WHAT YOU SHOULD DO
An exact retyping of every record is required.
DATASET Start Marker
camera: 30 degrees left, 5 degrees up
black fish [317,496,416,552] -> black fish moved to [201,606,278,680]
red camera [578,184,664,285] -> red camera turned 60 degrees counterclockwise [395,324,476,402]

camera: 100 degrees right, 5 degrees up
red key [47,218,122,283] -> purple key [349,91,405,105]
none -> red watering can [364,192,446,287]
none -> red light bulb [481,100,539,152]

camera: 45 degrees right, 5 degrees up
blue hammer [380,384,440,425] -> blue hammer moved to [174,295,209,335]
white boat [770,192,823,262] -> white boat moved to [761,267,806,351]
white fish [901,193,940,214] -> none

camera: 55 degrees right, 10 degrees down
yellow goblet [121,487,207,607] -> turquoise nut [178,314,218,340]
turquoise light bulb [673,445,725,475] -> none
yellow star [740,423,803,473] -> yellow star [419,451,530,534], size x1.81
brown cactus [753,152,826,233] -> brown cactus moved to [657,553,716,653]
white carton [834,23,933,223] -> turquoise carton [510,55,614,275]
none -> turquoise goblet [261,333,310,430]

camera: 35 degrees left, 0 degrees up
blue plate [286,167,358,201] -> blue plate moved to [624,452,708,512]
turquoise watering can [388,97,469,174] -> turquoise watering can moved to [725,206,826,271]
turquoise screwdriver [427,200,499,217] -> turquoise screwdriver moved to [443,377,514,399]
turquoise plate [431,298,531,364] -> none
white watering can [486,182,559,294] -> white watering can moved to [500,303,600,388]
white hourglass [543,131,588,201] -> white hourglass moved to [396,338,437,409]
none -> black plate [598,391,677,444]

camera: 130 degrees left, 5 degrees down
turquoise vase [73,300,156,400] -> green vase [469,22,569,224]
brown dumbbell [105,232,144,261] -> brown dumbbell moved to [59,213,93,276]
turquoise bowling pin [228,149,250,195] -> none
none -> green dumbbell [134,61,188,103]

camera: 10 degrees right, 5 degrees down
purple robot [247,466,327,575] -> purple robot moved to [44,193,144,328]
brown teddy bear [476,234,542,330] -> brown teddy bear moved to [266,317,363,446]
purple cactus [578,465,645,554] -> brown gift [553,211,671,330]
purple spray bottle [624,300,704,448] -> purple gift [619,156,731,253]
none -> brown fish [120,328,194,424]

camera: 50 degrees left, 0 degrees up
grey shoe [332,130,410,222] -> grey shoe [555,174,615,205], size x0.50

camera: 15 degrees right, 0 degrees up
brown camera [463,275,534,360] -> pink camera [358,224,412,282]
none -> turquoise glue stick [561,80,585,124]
DATASET End Marker
RESPONSE AREA
camera: 30 degrees left, 5 degrees up
black fish [317,496,416,552] -> black fish moved to [201,606,278,680]
red camera [578,184,664,285] -> red camera turned 60 degrees counterclockwise [395,324,476,402]

camera: 100 degrees right, 5 degrees up
red key [47,218,122,283] -> purple key [349,91,405,105]
none -> red watering can [364,192,446,287]
none -> red light bulb [481,100,539,152]

camera: 45 degrees right, 5 degrees up
blue hammer [380,384,440,425] -> blue hammer moved to [174,295,209,335]
white boat [770,192,823,262] -> white boat moved to [761,267,806,351]
white fish [901,193,940,214] -> none

camera: 55 degrees right, 10 degrees down
yellow goblet [121,487,207,607] -> turquoise nut [178,314,218,340]
turquoise light bulb [673,445,725,475] -> none
yellow star [740,423,803,473] -> yellow star [419,451,530,534], size x1.81
brown cactus [753,152,826,233] -> brown cactus moved to [657,553,716,653]
white carton [834,23,933,223] -> turquoise carton [510,55,614,275]
none -> turquoise goblet [261,333,310,430]

camera: 35 degrees left, 0 degrees up
blue plate [286,167,358,201] -> blue plate moved to [624,452,708,512]
turquoise watering can [388,97,469,174] -> turquoise watering can moved to [725,206,826,271]
turquoise screwdriver [427,200,499,217] -> turquoise screwdriver moved to [443,377,514,399]
turquoise plate [431,298,531,364] -> none
white watering can [486,182,559,294] -> white watering can moved to [500,303,600,388]
white hourglass [543,131,588,201] -> white hourglass moved to [396,338,437,409]
none -> black plate [598,391,677,444]

camera: 130 degrees left, 5 degrees down
turquoise vase [73,300,156,400] -> green vase [469,22,569,224]
brown dumbbell [105,232,144,261] -> brown dumbbell moved to [59,213,93,276]
turquoise bowling pin [228,149,250,195] -> none
none -> green dumbbell [134,61,188,103]

camera: 10 degrees right, 5 degrees down
purple robot [247,466,327,575] -> purple robot moved to [44,193,144,328]
brown teddy bear [476,234,542,330] -> brown teddy bear moved to [266,317,363,446]
purple cactus [578,465,645,554] -> brown gift [553,211,671,330]
purple spray bottle [624,300,704,448] -> purple gift [619,156,731,253]
none -> brown fish [120,328,194,424]

camera: 50 degrees left, 0 degrees up
grey shoe [332,130,410,222] -> grey shoe [555,174,615,205], size x0.50

camera: 15 degrees right, 0 degrees up
brown camera [463,275,534,360] -> pink camera [358,224,412,282]
none -> turquoise glue stick [561,80,585,124]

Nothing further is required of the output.